● Aim of the task: Below are lines of data; restate word for word those running from the line containing "camera: 75 degrees left, 0 degrees up" to the line containing "green banana [823,317,874,357]", inclusive, and no others.

● Provided entries:
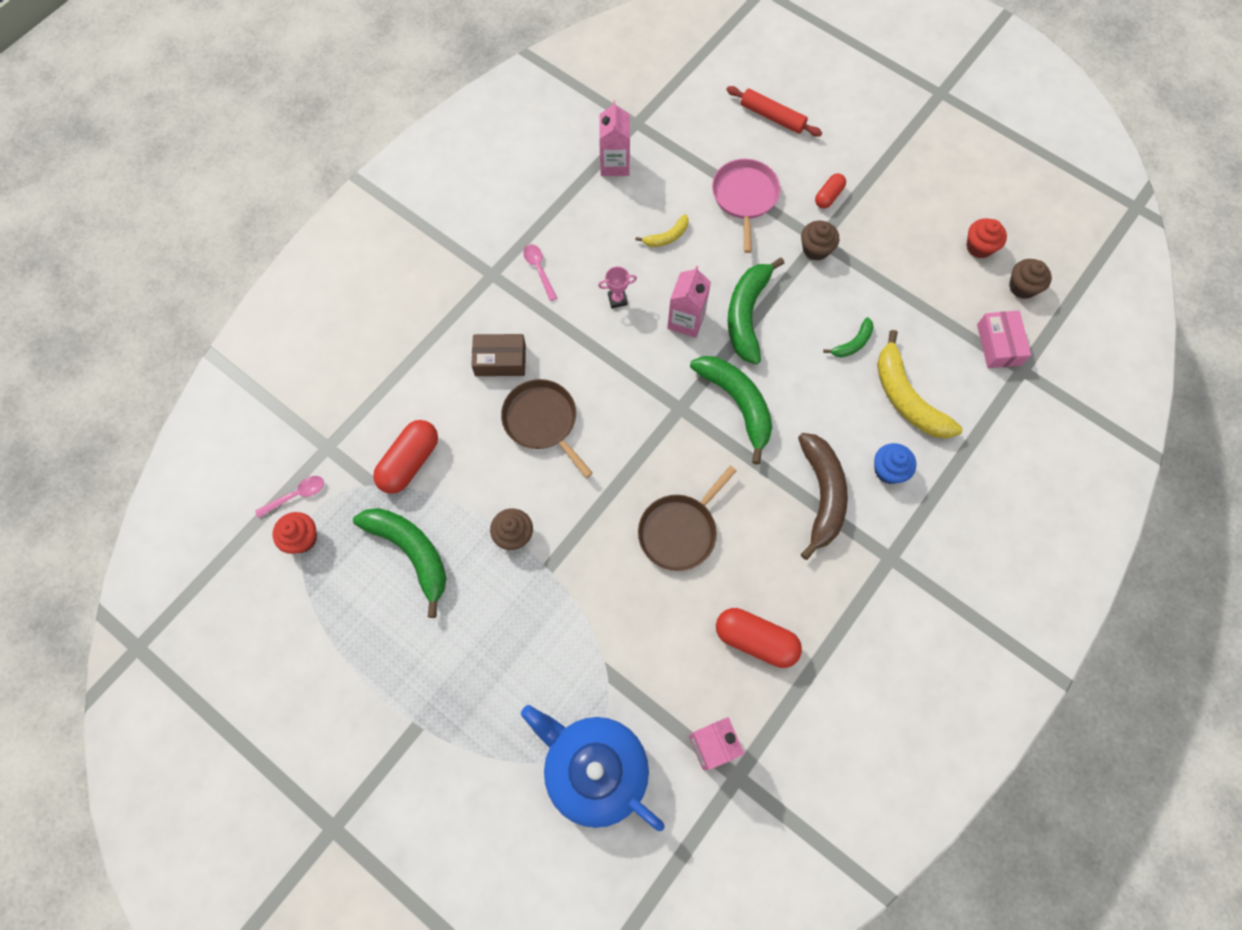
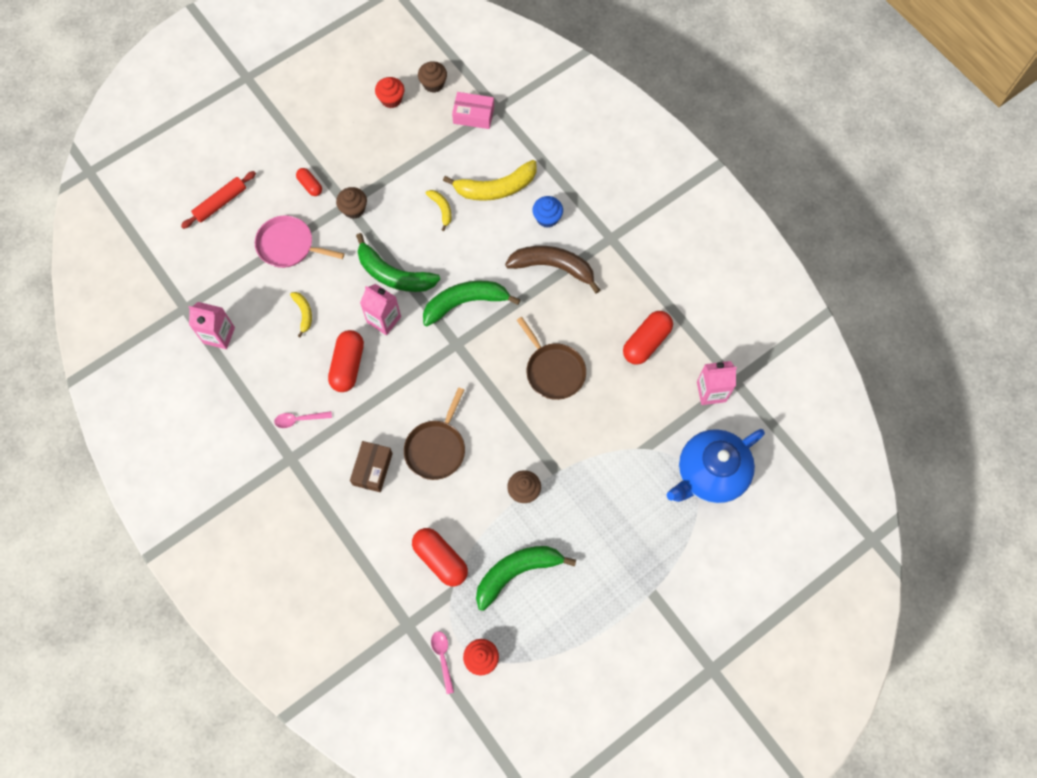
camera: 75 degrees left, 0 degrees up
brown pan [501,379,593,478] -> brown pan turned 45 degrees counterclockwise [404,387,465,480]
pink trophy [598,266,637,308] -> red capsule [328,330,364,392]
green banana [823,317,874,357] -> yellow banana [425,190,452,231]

==

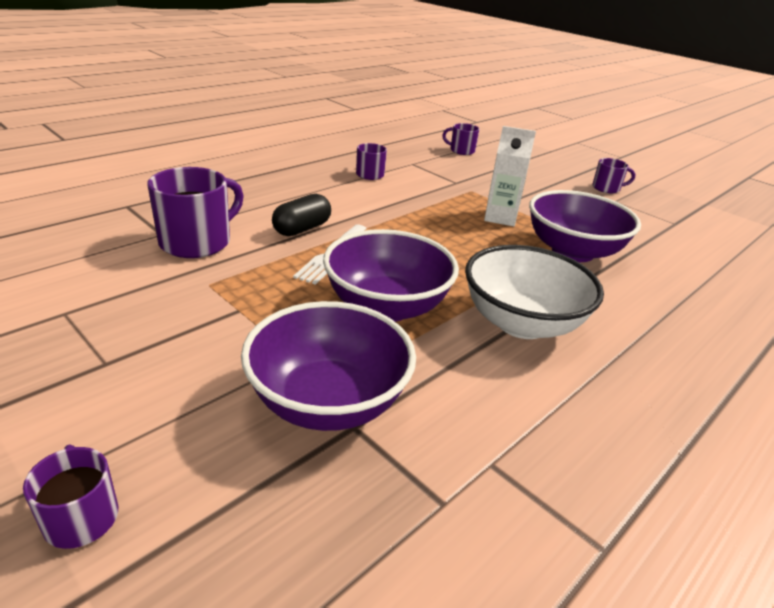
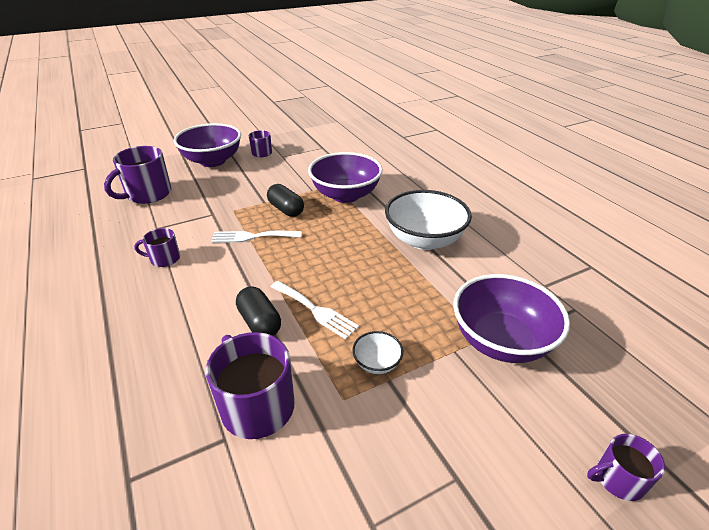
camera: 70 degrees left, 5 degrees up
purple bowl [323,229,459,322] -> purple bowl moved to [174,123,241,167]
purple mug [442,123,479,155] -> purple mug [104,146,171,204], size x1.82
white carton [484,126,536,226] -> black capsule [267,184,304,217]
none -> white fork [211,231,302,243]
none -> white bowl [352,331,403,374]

● Response area:
camera: 75 degrees left, 0 degrees up
brown pan [501,379,593,478] -> brown pan turned 45 degrees counterclockwise [404,387,465,480]
pink trophy [598,266,637,308] -> red capsule [328,330,364,392]
green banana [823,317,874,357] -> yellow banana [425,190,452,231]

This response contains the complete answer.